> _Available data_
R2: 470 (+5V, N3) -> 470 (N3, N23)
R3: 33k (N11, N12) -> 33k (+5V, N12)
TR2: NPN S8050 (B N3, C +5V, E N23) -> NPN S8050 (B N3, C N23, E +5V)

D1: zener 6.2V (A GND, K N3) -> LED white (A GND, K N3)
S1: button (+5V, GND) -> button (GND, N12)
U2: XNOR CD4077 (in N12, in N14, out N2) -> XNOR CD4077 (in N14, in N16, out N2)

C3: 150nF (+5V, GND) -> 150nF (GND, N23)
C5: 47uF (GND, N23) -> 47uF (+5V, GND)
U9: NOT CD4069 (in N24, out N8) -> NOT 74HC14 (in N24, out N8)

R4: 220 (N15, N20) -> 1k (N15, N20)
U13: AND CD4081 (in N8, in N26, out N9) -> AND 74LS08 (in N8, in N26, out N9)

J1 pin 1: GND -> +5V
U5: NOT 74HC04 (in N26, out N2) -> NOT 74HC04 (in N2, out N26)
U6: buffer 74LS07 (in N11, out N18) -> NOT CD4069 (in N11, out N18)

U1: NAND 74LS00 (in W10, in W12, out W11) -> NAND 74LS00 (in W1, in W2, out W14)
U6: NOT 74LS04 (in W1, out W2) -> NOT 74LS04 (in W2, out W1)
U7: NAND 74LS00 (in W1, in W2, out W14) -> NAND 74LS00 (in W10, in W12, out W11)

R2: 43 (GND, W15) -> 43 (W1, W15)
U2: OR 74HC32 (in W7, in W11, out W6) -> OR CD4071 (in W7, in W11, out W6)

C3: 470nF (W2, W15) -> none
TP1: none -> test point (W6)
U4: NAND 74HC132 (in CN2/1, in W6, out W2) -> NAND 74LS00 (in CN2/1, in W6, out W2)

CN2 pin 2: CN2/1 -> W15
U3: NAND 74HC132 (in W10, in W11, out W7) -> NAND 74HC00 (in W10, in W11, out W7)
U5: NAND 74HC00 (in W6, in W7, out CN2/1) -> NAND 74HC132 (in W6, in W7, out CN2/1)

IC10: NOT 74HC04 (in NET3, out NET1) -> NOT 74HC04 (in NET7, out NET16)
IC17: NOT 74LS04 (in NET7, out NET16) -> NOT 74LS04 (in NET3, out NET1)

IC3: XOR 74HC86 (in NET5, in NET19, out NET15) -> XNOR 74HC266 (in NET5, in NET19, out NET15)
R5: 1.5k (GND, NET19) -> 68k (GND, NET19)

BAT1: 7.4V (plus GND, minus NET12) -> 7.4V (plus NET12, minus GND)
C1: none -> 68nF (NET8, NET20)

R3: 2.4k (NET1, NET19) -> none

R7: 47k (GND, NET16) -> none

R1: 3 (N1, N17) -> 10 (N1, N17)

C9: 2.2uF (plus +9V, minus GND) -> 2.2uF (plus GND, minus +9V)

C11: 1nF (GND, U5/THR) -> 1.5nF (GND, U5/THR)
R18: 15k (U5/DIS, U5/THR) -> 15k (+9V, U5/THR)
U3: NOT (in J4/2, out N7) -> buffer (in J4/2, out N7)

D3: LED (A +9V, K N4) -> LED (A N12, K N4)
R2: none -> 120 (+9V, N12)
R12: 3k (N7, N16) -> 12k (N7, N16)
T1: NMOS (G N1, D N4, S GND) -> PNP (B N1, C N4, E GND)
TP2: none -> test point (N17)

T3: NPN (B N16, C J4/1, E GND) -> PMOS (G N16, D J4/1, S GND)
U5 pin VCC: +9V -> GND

> _Work required_
Present each line from the listing that holds the string "none".

> _Response_
C3: 470nF (W2, W15) -> none
TP1: none -> test point (W6)
C1: none -> 68nF (NET8, NET20)
R3: 2.4k (NET1, NET19) -> none
R7: 47k (GND, NET16) -> none
R2: none -> 120 (+9V, N12)
TP2: none -> test point (N17)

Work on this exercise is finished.